Data for processing start
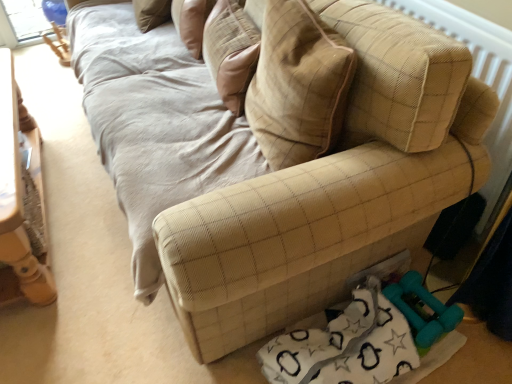
Question: Can you confirm if beige quilted pillow at center is wider than wooden table at left?

Choices:
 (A) yes
 (B) no

Answer: (B)

Question: From the image's perspective, is beige quilted pillow at center on top of wooden table at left?

Choices:
 (A) no
 (B) yes

Answer: (B)

Question: Can you confirm if beige quilted pillow at center is positioned to the left of wooden table at left?

Choices:
 (A) no
 (B) yes

Answer: (A)

Question: Is beige quilted pillow at center not within wooden table at left?

Choices:
 (A) no
 (B) yes

Answer: (B)

Question: Is beige quilted pillow at center further to camera compared to wooden table at left?

Choices:
 (A) yes
 (B) no

Answer: (B)

Question: In terms of width, does beige quilted pillow at center look wider or thinner when compared to wooden table at left?

Choices:
 (A) thin
 (B) wide

Answer: (A)

Question: From a real-world perspective, relative to wooden table at left, is beige quilted pillow at center vertically above or below?

Choices:
 (A) above
 (B) below

Answer: (A)

Question: Considering the positions of beige quilted pillow at center and wooden table at left in the image, is beige quilted pillow at center taller or shorter than wooden table at left?

Choices:
 (A) tall
 (B) short

Answer: (A)

Question: Is beige quilted pillow at center inside or outside of wooden table at left?

Choices:
 (A) outside
 (B) inside

Answer: (A)

Question: In terms of size, does beige fabric radiator at upper right appear bigger or smaller than beige textured pillow at upper center?

Choices:
 (A) small
 (B) big

Answer: (B)

Question: Is point (489, 29) closer or farther from the camera than point (185, 6)?

Choices:
 (A) closer
 (B) farther

Answer: (A)

Question: From the image's perspective, is beige fabric radiator at upper right located above or below beige textured pillow at upper center?

Choices:
 (A) above
 (B) below

Answer: (B)

Question: Is beige fabric radiator at upper right taller or shorter than beige textured pillow at upper center?

Choices:
 (A) tall
 (B) short

Answer: (A)

Question: Is beige textured pillow at upper center in front of or behind teal rubber dumbbells at lower right in the image?

Choices:
 (A) front
 (B) behind

Answer: (B)

Question: Considering the positions of point (210, 3) and point (296, 342), is point (210, 3) closer or farther from the camera than point (296, 342)?

Choices:
 (A) farther
 (B) closer

Answer: (A)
Data for processing end
Task description: Reproduce all of the lines above word for word, leaving out the pictures.

Response for this exercise:
Question: Can you confirm if beige quilted pillow at center is wider than wooden table at left?

Choices:
 (A) yes
 (B) no

Answer: (B)

Question: From the image's perspective, is beige quilted pillow at center on top of wooden table at left?

Choices:
 (A) no
 (B) yes

Answer: (B)

Question: Can you confirm if beige quilted pillow at center is positioned to the left of wooden table at left?

Choices:
 (A) no
 (B) yes

Answer: (A)

Question: Is beige quilted pillow at center not within wooden table at left?

Choices:
 (A) no
 (B) yes

Answer: (B)

Question: Is beige quilted pillow at center further to camera compared to wooden table at left?

Choices:
 (A) yes
 (B) no

Answer: (B)

Question: In terms of width, does beige quilted pillow at center look wider or thinner when compared to wooden table at left?

Choices:
 (A) thin
 (B) wide

Answer: (A)

Question: From a real-world perspective, relative to wooden table at left, is beige quilted pillow at center vertically above or below?

Choices:
 (A) above
 (B) below

Answer: (A)

Question: Considering the positions of beige quilted pillow at center and wooden table at left in the image, is beige quilted pillow at center taller or shorter than wooden table at left?

Choices:
 (A) tall
 (B) short

Answer: (A)

Question: Is beige quilted pillow at center inside or outside of wooden table at left?

Choices:
 (A) outside
 (B) inside

Answer: (A)

Question: In terms of size, does beige fabric radiator at upper right appear bigger or smaller than beige textured pillow at upper center?

Choices:
 (A) small
 (B) big

Answer: (B)

Question: Is point (489, 29) closer or farther from the camera than point (185, 6)?

Choices:
 (A) closer
 (B) farther

Answer: (A)

Question: From the image's perspective, is beige fabric radiator at upper right located above or below beige textured pillow at upper center?

Choices:
 (A) above
 (B) below

Answer: (B)

Question: Is beige fabric radiator at upper right taller or shorter than beige textured pillow at upper center?

Choices:
 (A) tall
 (B) short

Answer: (A)

Question: Is beige textured pillow at upper center in front of or behind teal rubber dumbbells at lower right in the image?

Choices:
 (A) front
 (B) behind

Answer: (B)

Question: Considering the positions of point (210, 3) and point (296, 342), is point (210, 3) closer or farther from the camera than point (296, 342)?

Choices:
 (A) farther
 (B) closer

Answer: (A)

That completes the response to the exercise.